• **Collected data entries**

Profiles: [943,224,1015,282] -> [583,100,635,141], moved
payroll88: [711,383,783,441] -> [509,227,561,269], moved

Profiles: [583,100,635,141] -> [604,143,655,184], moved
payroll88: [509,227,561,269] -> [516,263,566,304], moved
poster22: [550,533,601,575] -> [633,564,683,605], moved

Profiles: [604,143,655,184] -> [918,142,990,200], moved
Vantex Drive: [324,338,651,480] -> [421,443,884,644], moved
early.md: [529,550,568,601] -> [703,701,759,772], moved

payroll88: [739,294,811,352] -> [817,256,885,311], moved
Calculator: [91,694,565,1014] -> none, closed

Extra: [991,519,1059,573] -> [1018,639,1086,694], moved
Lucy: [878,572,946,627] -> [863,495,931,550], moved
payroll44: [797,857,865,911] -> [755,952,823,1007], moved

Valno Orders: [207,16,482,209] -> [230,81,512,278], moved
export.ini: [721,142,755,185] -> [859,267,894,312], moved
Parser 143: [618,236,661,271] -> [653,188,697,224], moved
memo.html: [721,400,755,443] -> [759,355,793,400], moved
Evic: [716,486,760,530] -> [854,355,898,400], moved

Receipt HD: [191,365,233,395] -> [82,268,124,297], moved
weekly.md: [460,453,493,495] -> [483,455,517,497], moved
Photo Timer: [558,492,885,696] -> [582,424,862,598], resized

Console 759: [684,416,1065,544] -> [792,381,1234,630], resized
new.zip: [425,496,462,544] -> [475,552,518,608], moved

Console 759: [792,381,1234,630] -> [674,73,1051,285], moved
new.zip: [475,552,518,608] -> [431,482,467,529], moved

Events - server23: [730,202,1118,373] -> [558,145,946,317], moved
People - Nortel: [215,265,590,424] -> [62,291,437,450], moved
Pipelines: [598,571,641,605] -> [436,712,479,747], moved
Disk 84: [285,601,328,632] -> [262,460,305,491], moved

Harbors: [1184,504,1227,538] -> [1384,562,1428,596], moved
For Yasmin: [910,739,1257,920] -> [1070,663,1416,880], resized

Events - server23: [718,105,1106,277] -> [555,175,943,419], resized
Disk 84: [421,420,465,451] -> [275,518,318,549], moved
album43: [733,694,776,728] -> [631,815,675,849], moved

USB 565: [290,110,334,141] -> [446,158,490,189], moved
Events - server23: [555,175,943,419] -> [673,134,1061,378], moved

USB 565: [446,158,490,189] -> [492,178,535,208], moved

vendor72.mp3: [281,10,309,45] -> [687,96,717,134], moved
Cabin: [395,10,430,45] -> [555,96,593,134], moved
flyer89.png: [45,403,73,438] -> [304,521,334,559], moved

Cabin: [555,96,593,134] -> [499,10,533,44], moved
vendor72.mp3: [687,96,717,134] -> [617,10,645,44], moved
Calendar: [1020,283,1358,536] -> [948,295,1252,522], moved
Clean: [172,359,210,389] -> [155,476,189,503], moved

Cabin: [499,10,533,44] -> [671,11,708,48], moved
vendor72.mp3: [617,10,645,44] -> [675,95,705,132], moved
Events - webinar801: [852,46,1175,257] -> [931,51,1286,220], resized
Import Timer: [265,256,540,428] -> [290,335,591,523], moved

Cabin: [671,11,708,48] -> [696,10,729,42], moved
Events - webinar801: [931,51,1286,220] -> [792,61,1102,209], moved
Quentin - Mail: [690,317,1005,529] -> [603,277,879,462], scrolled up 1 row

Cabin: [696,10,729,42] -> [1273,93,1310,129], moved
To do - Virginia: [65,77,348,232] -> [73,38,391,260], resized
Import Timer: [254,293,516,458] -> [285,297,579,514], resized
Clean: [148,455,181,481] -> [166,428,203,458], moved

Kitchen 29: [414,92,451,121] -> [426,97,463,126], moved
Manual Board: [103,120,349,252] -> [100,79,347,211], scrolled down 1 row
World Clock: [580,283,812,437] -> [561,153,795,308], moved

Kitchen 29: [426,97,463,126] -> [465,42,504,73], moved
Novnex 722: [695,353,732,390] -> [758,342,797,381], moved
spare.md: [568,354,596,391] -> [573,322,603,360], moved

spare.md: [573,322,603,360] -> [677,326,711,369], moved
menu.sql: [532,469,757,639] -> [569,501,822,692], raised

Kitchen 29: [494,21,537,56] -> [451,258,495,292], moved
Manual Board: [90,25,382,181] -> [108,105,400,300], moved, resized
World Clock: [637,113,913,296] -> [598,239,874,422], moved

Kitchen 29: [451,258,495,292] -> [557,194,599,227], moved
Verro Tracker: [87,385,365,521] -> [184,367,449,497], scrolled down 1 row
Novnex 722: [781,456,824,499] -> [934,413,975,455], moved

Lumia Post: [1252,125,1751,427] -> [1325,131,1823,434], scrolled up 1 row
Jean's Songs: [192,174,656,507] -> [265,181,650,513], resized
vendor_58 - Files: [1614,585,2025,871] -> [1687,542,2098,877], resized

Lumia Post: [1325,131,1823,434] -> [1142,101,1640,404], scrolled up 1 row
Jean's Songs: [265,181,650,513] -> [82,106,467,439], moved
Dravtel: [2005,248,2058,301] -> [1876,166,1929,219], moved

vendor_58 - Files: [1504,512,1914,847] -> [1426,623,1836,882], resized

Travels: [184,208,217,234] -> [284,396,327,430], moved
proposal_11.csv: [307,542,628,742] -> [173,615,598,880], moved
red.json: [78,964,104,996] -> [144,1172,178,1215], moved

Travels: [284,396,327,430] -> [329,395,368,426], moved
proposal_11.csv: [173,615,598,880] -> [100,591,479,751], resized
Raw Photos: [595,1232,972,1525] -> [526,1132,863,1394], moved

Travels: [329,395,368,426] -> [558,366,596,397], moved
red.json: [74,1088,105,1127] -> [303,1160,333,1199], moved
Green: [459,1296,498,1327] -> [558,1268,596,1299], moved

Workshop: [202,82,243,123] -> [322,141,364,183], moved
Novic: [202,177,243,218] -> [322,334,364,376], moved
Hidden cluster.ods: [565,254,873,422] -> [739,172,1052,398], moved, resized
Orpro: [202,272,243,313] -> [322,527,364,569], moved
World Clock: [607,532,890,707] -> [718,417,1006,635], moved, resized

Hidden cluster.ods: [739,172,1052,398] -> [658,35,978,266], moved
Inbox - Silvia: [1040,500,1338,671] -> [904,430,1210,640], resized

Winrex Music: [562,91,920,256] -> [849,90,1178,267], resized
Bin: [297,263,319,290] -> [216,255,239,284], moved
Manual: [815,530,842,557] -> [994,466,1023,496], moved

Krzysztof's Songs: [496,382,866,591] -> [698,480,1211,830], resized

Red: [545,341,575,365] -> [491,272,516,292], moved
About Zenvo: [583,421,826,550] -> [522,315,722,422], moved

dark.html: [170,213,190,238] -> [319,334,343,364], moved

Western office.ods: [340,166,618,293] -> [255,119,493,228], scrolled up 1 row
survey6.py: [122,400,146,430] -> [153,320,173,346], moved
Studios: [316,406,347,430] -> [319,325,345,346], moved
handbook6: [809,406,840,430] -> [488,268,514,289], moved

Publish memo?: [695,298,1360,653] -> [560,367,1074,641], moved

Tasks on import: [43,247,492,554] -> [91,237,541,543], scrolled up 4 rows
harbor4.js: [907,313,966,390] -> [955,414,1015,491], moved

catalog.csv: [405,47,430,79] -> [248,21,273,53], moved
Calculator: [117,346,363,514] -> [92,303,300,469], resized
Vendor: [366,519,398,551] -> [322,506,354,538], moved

• **WHAT IS BEING ASKED**
Give back every entry exactly, with nothing left out.

• **ANSWER FOR THIS EXERCISE**
Profiles: [943,224,1015,282] -> [583,100,635,141], moved
payroll88: [711,383,783,441] -> [509,227,561,269], moved

Profiles: [583,100,635,141] -> [604,143,655,184], moved
payroll88: [509,227,561,269] -> [516,263,566,304], moved
poster22: [550,533,601,575] -> [633,564,683,605], moved

Profiles: [604,143,655,184] -> [918,142,990,200], moved
Vantex Drive: [324,338,651,480] -> [421,443,884,644], moved
early.md: [529,550,568,601] -> [703,701,759,772], moved

payroll88: [739,294,811,352] -> [817,256,885,311], moved
Calculator: [91,694,565,1014] -> none, closed

Extra: [991,519,1059,573] -> [1018,639,1086,694], moved
Lucy: [878,572,946,627] -> [863,495,931,550], moved
payroll44: [797,857,865,911] -> [755,952,823,1007], moved

Valno Orders: [207,16,482,209] -> [230,81,512,278], moved
export.ini: [721,142,755,185] -> [859,267,894,312], moved
Parser 143: [618,236,661,271] -> [653,188,697,224], moved
memo.html: [721,400,755,443] -> [759,355,793,400], moved
Evic: [716,486,760,530] -> [854,355,898,400], moved

Receipt HD: [191,365,233,395] -> [82,268,124,297], moved
weekly.md: [460,453,493,495] -> [483,455,517,497], moved
Photo Timer: [558,492,885,696] -> [582,424,862,598], resized

Console 759: [684,416,1065,544] -> [792,381,1234,630], resized
new.zip: [425,496,462,544] -> [475,552,518,608], moved

Console 759: [792,381,1234,630] -> [674,73,1051,285], moved
new.zip: [475,552,518,608] -> [431,482,467,529], moved

Events - server23: [730,202,1118,373] -> [558,145,946,317], moved
People - Nortel: [215,265,590,424] -> [62,291,437,450], moved
Pipelines: [598,571,641,605] -> [436,712,479,747], moved
Disk 84: [285,601,328,632] -> [262,460,305,491], moved

Harbors: [1184,504,1227,538] -> [1384,562,1428,596], moved
For Yasmin: [910,739,1257,920] -> [1070,663,1416,880], resized

Events - server23: [718,105,1106,277] -> [555,175,943,419], resized
Disk 84: [421,420,465,451] -> [275,518,318,549], moved
album43: [733,694,776,728] -> [631,815,675,849], moved

USB 565: [290,110,334,141] -> [446,158,490,189], moved
Events - server23: [555,175,943,419] -> [673,134,1061,378], moved

USB 565: [446,158,490,189] -> [492,178,535,208], moved

vendor72.mp3: [281,10,309,45] -> [687,96,717,134], moved
Cabin: [395,10,430,45] -> [555,96,593,134], moved
flyer89.png: [45,403,73,438] -> [304,521,334,559], moved

Cabin: [555,96,593,134] -> [499,10,533,44], moved
vendor72.mp3: [687,96,717,134] -> [617,10,645,44], moved
Calendar: [1020,283,1358,536] -> [948,295,1252,522], moved
Clean: [172,359,210,389] -> [155,476,189,503], moved

Cabin: [499,10,533,44] -> [671,11,708,48], moved
vendor72.mp3: [617,10,645,44] -> [675,95,705,132], moved
Events - webinar801: [852,46,1175,257] -> [931,51,1286,220], resized
Import Timer: [265,256,540,428] -> [290,335,591,523], moved

Cabin: [671,11,708,48] -> [696,10,729,42], moved
Events - webinar801: [931,51,1286,220] -> [792,61,1102,209], moved
Quentin - Mail: [690,317,1005,529] -> [603,277,879,462], scrolled up 1 row

Cabin: [696,10,729,42] -> [1273,93,1310,129], moved
To do - Virginia: [65,77,348,232] -> [73,38,391,260], resized
Import Timer: [254,293,516,458] -> [285,297,579,514], resized
Clean: [148,455,181,481] -> [166,428,203,458], moved

Kitchen 29: [414,92,451,121] -> [426,97,463,126], moved
Manual Board: [103,120,349,252] -> [100,79,347,211], scrolled down 1 row
World Clock: [580,283,812,437] -> [561,153,795,308], moved

Kitchen 29: [426,97,463,126] -> [465,42,504,73], moved
Novnex 722: [695,353,732,390] -> [758,342,797,381], moved
spare.md: [568,354,596,391] -> [573,322,603,360], moved

spare.md: [573,322,603,360] -> [677,326,711,369], moved
menu.sql: [532,469,757,639] -> [569,501,822,692], raised

Kitchen 29: [494,21,537,56] -> [451,258,495,292], moved
Manual Board: [90,25,382,181] -> [108,105,400,300], moved, resized
World Clock: [637,113,913,296] -> [598,239,874,422], moved

Kitchen 29: [451,258,495,292] -> [557,194,599,227], moved
Verro Tracker: [87,385,365,521] -> [184,367,449,497], scrolled down 1 row
Novnex 722: [781,456,824,499] -> [934,413,975,455], moved

Lumia Post: [1252,125,1751,427] -> [1325,131,1823,434], scrolled up 1 row
Jean's Songs: [192,174,656,507] -> [265,181,650,513], resized
vendor_58 - Files: [1614,585,2025,871] -> [1687,542,2098,877], resized

Lumia Post: [1325,131,1823,434] -> [1142,101,1640,404], scrolled up 1 row
Jean's Songs: [265,181,650,513] -> [82,106,467,439], moved
Dravtel: [2005,248,2058,301] -> [1876,166,1929,219], moved

vendor_58 - Files: [1504,512,1914,847] -> [1426,623,1836,882], resized

Travels: [184,208,217,234] -> [284,396,327,430], moved
proposal_11.csv: [307,542,628,742] -> [173,615,598,880], moved
red.json: [78,964,104,996] -> [144,1172,178,1215], moved

Travels: [284,396,327,430] -> [329,395,368,426], moved
proposal_11.csv: [173,615,598,880] -> [100,591,479,751], resized
Raw Photos: [595,1232,972,1525] -> [526,1132,863,1394], moved

Travels: [329,395,368,426] -> [558,366,596,397], moved
red.json: [74,1088,105,1127] -> [303,1160,333,1199], moved
Green: [459,1296,498,1327] -> [558,1268,596,1299], moved

Workshop: [202,82,243,123] -> [322,141,364,183], moved
Novic: [202,177,243,218] -> [322,334,364,376], moved
Hidden cluster.ods: [565,254,873,422] -> [739,172,1052,398], moved, resized
Orpro: [202,272,243,313] -> [322,527,364,569], moved
World Clock: [607,532,890,707] -> [718,417,1006,635], moved, resized

Hidden cluster.ods: [739,172,1052,398] -> [658,35,978,266], moved
Inbox - Silvia: [1040,500,1338,671] -> [904,430,1210,640], resized

Winrex Music: [562,91,920,256] -> [849,90,1178,267], resized
Bin: [297,263,319,290] -> [216,255,239,284], moved
Manual: [815,530,842,557] -> [994,466,1023,496], moved

Krzysztof's Songs: [496,382,866,591] -> [698,480,1211,830], resized

Red: [545,341,575,365] -> [491,272,516,292], moved
About Zenvo: [583,421,826,550] -> [522,315,722,422], moved

dark.html: [170,213,190,238] -> [319,334,343,364], moved

Western office.ods: [340,166,618,293] -> [255,119,493,228], scrolled up 1 row
survey6.py: [122,400,146,430] -> [153,320,173,346], moved
Studios: [316,406,347,430] -> [319,325,345,346], moved
handbook6: [809,406,840,430] -> [488,268,514,289], moved

Publish memo?: [695,298,1360,653] -> [560,367,1074,641], moved

Tasks on import: [43,247,492,554] -> [91,237,541,543], scrolled up 4 rows
harbor4.js: [907,313,966,390] -> [955,414,1015,491], moved

catalog.csv: [405,47,430,79] -> [248,21,273,53], moved
Calculator: [117,346,363,514] -> [92,303,300,469], resized
Vendor: [366,519,398,551] -> [322,506,354,538], moved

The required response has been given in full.